### DATA SHOWN
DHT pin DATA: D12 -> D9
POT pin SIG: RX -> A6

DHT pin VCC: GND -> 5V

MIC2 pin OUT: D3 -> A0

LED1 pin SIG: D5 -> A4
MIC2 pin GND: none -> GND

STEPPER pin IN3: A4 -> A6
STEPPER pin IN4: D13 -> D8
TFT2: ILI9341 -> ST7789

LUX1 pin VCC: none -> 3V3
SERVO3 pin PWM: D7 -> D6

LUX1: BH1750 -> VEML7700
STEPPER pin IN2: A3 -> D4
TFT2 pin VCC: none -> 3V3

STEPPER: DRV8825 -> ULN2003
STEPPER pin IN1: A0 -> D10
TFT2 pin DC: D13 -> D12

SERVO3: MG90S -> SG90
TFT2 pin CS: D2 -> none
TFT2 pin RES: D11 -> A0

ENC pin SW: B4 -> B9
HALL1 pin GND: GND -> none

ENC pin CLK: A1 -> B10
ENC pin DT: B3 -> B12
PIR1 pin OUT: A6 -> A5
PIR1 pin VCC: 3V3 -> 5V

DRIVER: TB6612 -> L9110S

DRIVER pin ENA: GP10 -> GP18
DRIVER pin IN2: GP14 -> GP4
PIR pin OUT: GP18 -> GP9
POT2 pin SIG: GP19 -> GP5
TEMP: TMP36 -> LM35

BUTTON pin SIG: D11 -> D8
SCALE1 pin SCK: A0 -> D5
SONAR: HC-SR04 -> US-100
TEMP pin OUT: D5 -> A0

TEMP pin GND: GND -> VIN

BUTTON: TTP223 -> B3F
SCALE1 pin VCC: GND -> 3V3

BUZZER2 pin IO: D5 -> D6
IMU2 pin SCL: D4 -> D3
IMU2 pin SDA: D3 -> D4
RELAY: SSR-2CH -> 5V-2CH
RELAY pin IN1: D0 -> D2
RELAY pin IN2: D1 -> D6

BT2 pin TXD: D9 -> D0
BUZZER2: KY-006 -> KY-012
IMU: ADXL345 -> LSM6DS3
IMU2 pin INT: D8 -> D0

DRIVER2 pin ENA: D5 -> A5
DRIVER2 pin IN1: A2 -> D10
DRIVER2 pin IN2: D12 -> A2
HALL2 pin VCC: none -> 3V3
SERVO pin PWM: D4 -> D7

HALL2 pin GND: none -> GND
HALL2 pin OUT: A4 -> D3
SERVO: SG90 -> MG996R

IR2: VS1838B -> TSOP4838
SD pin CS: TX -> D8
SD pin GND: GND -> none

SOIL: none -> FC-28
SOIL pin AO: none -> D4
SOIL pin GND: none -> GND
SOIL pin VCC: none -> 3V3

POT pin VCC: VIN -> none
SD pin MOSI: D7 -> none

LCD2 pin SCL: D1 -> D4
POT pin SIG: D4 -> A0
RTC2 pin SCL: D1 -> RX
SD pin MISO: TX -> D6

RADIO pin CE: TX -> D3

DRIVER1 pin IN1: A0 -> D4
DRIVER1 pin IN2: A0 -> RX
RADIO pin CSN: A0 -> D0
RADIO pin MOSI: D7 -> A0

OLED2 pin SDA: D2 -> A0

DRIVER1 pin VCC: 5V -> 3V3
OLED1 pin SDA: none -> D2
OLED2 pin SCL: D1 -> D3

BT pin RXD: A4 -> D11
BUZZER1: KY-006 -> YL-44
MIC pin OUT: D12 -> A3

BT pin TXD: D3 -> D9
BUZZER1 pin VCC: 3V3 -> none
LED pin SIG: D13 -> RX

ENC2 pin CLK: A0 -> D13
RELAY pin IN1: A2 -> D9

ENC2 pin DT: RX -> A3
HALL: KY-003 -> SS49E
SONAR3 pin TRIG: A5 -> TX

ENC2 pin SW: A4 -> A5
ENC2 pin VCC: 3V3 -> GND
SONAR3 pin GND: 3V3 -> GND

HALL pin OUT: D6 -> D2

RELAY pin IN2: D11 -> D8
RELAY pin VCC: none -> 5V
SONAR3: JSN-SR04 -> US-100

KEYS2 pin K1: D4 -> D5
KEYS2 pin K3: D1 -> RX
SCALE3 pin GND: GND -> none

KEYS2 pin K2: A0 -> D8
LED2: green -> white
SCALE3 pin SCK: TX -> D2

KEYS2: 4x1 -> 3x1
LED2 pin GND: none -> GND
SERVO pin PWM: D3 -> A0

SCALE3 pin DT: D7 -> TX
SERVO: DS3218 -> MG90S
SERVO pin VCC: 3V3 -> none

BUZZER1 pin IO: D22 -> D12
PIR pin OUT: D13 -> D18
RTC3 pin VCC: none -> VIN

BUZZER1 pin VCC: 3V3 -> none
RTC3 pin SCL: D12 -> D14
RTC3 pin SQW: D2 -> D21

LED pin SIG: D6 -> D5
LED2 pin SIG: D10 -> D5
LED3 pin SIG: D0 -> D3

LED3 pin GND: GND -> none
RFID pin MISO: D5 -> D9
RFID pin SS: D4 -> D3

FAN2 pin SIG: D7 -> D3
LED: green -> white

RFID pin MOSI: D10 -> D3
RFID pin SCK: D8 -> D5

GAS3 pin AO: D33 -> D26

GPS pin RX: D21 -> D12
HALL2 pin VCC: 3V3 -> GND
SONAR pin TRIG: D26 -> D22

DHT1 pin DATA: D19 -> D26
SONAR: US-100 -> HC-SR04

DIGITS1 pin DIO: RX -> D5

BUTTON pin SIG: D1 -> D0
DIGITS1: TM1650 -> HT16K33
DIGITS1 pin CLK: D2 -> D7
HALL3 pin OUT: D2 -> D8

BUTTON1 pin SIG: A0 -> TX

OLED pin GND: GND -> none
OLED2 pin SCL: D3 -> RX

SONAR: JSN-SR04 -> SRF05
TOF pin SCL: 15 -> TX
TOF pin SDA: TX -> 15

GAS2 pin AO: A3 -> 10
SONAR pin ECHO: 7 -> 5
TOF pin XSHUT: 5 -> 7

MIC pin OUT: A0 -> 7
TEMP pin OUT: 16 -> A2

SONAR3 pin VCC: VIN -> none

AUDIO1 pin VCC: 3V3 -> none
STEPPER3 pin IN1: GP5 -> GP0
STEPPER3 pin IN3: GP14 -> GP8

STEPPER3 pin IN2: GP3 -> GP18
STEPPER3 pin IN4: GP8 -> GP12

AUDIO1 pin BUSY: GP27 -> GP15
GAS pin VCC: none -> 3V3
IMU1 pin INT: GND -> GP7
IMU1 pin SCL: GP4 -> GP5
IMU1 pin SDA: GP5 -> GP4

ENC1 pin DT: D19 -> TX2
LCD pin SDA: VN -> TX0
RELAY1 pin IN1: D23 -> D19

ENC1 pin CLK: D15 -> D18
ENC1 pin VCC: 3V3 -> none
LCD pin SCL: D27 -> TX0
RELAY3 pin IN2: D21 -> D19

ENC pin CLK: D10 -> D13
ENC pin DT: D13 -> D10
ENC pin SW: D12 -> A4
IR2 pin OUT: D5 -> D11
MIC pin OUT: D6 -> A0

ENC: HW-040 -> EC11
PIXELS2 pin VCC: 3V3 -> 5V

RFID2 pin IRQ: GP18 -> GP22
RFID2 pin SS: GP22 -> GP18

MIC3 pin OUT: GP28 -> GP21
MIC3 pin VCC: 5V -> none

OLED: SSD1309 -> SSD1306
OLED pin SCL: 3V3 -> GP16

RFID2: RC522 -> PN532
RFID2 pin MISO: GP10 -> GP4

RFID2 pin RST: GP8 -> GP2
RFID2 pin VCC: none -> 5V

### ABOUT THIS TASK
In the listing above, locate the line containing "IMU: ADXL345 -> LSM6DS3" and the line containing "HALL: KY-003 -> SS49E", then transcribe both and every line between them verbatim.

### YOUR SOLUTION
IMU: ADXL345 -> LSM6DS3
IMU2 pin INT: D8 -> D0

DRIVER2 pin ENA: D5 -> A5
DRIVER2 pin IN1: A2 -> D10
DRIVER2 pin IN2: D12 -> A2
HALL2 pin VCC: none -> 3V3
SERVO pin PWM: D4 -> D7

HALL2 pin GND: none -> GND
HALL2 pin OUT: A4 -> D3
SERVO: SG90 -> MG996R

IR2: VS1838B -> TSOP4838
SD pin CS: TX -> D8
SD pin GND: GND -> none

SOIL: none -> FC-28
SOIL pin AO: none -> D4
SOIL pin GND: none -> GND
SOIL pin VCC: none -> 3V3

POT pin VCC: VIN -> none
SD pin MOSI: D7 -> none

LCD2 pin SCL: D1 -> D4
POT pin SIG: D4 -> A0
RTC2 pin SCL: D1 -> RX
SD pin MISO: TX -> D6

RADIO pin CE: TX -> D3

DRIVER1 pin IN1: A0 -> D4
DRIVER1 pin IN2: A0 -> RX
RADIO pin CSN: A0 -> D0
RADIO pin MOSI: D7 -> A0

OLED2 pin SDA: D2 -> A0

DRIVER1 pin VCC: 5V -> 3V3
OLED1 pin SDA: none -> D2
OLED2 pin SCL: D1 -> D3

BT pin RXD: A4 -> D11
BUZZER1: KY-006 -> YL-44
MIC pin OUT: D12 -> A3

BT pin TXD: D3 -> D9
BUZZER1 pin VCC: 3V3 -> none
LED pin SIG: D13 -> RX

ENC2 pin CLK: A0 -> D13
RELAY pin IN1: A2 -> D9

ENC2 pin DT: RX -> A3
HALL: KY-003 -> SS49E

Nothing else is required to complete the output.